YOUR OBJECTIVE -
Reproduce, exactly and in full, only the lines below from the one containing "LIGHT1 pin OUT: VP -> D32" through the one containing "HALL: A3144 -> KY-003".

Stored data
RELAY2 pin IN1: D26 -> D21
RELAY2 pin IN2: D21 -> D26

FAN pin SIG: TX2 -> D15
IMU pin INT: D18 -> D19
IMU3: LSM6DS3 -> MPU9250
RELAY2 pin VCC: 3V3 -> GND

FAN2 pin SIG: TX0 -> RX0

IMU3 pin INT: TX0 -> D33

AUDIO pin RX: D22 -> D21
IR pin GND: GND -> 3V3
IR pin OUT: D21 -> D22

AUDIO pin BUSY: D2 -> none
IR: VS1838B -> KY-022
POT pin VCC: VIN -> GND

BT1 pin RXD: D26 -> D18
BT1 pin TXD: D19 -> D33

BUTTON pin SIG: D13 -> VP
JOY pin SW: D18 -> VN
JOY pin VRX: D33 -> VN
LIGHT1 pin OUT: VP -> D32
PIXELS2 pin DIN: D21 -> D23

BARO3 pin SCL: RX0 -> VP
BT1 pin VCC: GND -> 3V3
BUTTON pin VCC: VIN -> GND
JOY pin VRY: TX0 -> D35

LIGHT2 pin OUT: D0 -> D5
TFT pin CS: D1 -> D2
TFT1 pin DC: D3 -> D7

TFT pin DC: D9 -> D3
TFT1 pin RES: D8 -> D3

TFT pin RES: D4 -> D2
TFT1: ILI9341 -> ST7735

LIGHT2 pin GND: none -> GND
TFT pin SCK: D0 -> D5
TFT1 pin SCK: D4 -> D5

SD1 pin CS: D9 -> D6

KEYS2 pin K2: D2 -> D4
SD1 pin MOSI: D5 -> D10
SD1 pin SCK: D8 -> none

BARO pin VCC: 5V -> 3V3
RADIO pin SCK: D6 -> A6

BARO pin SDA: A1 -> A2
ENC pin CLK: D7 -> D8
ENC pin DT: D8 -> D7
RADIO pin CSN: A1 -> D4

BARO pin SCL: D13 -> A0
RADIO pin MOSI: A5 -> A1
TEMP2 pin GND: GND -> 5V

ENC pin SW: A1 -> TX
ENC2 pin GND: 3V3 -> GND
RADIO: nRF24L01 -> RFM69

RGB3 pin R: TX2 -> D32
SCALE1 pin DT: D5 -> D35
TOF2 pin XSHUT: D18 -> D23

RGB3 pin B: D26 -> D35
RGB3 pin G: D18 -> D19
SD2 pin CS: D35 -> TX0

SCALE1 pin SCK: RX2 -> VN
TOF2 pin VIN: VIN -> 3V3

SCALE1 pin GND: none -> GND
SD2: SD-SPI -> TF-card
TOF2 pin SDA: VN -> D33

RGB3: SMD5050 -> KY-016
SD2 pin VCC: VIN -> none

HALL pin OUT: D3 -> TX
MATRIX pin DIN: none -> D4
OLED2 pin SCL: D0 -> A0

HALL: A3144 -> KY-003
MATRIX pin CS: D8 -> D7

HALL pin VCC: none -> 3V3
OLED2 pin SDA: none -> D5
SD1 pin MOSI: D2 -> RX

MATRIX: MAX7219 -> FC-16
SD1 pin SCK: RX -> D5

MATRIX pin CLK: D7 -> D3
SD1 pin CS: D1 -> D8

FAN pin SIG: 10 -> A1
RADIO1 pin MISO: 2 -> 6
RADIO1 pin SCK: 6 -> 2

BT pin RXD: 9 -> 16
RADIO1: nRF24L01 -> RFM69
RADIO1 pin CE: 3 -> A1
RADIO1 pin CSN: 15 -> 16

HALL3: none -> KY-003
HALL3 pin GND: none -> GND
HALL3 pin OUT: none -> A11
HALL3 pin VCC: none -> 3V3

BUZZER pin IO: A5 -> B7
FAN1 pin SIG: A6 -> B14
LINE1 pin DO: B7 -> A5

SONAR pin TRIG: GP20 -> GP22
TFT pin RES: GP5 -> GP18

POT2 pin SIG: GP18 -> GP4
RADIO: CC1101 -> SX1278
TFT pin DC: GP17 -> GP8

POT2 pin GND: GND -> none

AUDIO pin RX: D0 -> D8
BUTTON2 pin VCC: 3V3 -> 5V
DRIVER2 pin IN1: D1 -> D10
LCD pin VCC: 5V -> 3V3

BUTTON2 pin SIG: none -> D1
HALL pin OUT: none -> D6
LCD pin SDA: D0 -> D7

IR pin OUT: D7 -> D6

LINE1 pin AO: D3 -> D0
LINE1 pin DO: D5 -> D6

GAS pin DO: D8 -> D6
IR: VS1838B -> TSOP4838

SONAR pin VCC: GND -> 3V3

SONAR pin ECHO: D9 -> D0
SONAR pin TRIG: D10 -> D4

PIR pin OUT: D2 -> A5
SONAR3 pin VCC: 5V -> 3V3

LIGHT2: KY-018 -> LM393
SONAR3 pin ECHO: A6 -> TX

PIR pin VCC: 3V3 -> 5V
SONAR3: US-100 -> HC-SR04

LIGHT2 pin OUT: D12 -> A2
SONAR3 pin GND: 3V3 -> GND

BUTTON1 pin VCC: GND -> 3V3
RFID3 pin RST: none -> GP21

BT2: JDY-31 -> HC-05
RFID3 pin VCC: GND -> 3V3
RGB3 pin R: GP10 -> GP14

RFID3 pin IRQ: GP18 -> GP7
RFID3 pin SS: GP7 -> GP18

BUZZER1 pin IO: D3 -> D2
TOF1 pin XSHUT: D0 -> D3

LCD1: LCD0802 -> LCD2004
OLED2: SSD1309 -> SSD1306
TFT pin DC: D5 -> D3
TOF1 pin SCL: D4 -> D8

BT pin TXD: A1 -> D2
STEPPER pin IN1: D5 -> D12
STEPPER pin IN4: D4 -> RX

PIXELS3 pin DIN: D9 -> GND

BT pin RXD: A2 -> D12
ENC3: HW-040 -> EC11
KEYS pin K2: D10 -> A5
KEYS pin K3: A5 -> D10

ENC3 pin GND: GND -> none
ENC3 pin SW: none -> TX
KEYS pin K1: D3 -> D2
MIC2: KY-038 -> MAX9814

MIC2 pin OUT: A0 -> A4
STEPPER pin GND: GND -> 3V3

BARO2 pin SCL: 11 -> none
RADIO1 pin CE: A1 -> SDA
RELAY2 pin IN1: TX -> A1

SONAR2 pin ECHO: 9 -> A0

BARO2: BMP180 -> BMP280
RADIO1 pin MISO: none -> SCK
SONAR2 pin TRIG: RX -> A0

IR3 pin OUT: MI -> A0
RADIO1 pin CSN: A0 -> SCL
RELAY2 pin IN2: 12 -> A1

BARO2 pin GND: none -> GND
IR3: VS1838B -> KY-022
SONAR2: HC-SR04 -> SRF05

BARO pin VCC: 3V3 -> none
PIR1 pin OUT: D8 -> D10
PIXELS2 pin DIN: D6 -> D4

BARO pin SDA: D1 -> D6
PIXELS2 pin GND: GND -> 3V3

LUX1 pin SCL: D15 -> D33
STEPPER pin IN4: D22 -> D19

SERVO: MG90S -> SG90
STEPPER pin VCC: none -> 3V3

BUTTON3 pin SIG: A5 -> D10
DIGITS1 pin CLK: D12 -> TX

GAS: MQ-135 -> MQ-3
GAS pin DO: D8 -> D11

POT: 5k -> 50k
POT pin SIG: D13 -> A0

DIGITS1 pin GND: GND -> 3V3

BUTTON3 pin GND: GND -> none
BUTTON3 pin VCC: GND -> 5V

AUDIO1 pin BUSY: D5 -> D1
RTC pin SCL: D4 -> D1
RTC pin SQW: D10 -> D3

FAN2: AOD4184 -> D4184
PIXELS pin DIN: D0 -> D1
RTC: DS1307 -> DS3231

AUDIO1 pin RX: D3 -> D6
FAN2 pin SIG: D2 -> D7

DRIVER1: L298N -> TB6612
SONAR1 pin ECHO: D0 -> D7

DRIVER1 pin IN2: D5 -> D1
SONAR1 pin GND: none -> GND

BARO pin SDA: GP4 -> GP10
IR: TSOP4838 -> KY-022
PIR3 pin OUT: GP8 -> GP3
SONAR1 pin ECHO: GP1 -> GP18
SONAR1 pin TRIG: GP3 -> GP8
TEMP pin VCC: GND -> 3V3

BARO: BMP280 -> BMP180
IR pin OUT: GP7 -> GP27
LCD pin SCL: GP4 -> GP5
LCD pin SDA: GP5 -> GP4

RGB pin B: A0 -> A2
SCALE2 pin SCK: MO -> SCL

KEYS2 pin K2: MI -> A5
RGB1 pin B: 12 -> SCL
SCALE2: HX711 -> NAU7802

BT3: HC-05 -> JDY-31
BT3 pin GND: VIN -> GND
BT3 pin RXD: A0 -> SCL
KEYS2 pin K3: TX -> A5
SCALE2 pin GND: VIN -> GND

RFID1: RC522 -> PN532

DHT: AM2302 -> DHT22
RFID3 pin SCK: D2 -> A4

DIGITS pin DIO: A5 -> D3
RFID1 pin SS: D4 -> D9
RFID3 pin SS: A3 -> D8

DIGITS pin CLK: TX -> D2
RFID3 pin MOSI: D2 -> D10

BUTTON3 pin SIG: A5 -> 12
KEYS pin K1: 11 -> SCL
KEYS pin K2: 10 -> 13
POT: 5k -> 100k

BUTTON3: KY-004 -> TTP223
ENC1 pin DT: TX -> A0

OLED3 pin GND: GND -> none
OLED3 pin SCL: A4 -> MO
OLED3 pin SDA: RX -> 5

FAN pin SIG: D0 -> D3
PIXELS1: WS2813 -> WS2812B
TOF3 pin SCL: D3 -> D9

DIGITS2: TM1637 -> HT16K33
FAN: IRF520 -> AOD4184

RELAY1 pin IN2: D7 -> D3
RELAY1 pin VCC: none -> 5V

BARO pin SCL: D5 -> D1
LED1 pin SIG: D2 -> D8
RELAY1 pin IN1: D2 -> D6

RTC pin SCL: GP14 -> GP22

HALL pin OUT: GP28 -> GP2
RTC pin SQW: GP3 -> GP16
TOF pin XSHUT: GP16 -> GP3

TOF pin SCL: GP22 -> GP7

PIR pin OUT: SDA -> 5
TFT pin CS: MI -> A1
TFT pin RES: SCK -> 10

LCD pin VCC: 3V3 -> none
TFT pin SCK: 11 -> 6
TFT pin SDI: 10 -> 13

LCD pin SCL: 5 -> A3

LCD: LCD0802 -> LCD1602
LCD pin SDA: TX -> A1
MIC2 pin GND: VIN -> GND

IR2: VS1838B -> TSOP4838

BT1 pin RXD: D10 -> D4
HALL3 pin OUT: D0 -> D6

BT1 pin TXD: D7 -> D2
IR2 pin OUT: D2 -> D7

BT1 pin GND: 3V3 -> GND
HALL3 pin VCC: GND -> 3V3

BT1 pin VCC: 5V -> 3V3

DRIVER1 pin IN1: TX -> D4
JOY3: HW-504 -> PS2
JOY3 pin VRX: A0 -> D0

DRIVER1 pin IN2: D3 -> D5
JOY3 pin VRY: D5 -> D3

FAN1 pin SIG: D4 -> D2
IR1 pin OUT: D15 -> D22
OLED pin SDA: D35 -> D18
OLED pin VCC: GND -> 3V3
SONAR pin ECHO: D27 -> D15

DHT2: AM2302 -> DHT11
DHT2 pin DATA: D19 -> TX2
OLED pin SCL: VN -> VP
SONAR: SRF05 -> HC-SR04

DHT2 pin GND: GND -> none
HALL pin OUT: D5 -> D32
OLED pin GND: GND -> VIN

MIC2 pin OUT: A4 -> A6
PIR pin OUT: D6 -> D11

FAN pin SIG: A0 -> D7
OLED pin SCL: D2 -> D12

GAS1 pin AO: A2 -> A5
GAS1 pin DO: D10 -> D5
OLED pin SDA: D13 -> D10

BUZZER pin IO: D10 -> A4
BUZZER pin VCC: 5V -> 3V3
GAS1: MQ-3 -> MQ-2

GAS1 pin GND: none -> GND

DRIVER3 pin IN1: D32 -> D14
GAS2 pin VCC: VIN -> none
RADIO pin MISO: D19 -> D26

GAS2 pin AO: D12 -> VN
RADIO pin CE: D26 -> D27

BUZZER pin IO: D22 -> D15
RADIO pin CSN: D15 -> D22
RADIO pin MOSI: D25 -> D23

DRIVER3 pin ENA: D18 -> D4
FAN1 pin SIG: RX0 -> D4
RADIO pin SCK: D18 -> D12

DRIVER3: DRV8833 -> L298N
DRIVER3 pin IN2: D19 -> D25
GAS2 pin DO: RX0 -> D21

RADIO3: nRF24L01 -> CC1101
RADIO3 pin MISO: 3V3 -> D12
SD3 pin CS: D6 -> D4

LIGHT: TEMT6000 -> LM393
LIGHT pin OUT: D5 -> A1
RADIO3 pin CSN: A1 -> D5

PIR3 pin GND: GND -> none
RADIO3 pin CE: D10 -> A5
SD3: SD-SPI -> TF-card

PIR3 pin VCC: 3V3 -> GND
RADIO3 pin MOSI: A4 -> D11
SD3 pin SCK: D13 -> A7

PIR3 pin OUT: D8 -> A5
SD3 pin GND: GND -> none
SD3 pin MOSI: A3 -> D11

FINISHED EXERCISE -
LIGHT1 pin OUT: VP -> D32
PIXELS2 pin DIN: D21 -> D23

BARO3 pin SCL: RX0 -> VP
BT1 pin VCC: GND -> 3V3
BUTTON pin VCC: VIN -> GND
JOY pin VRY: TX0 -> D35

LIGHT2 pin OUT: D0 -> D5
TFT pin CS: D1 -> D2
TFT1 pin DC: D3 -> D7

TFT pin DC: D9 -> D3
TFT1 pin RES: D8 -> D3

TFT pin RES: D4 -> D2
TFT1: ILI9341 -> ST7735

LIGHT2 pin GND: none -> GND
TFT pin SCK: D0 -> D5
TFT1 pin SCK: D4 -> D5

SD1 pin CS: D9 -> D6

KEYS2 pin K2: D2 -> D4
SD1 pin MOSI: D5 -> D10
SD1 pin SCK: D8 -> none

BARO pin VCC: 5V -> 3V3
RADIO pin SCK: D6 -> A6

BARO pin SDA: A1 -> A2
ENC pin CLK: D7 -> D8
ENC pin DT: D8 -> D7
RADIO pin CSN: A1 -> D4

BARO pin SCL: D13 -> A0
RADIO pin MOSI: A5 -> A1
TEMP2 pin GND: GND -> 5V

ENC pin SW: A1 -> TX
ENC2 pin GND: 3V3 -> GND
RADIO: nRF24L01 -> RFM69

RGB3 pin R: TX2 -> D32
SCALE1 pin DT: D5 -> D35
TOF2 pin XSHUT: D18 -> D23

RGB3 pin B: D26 -> D35
RGB3 pin G: D18 -> D19
SD2 pin CS: D35 -> TX0

SCALE1 pin SCK: RX2 -> VN
TOF2 pin VIN: VIN -> 3V3

SCALE1 pin GND: none -> GND
SD2: SD-SPI -> TF-card
TOF2 pin SDA: VN -> D33

RGB3: SMD5050 -> KY-016
SD2 pin VCC: VIN -> none

HALL pin OUT: D3 -> TX
MATRIX pin DIN: none -> D4
OLED2 pin SCL: D0 -> A0

HALL: A3144 -> KY-003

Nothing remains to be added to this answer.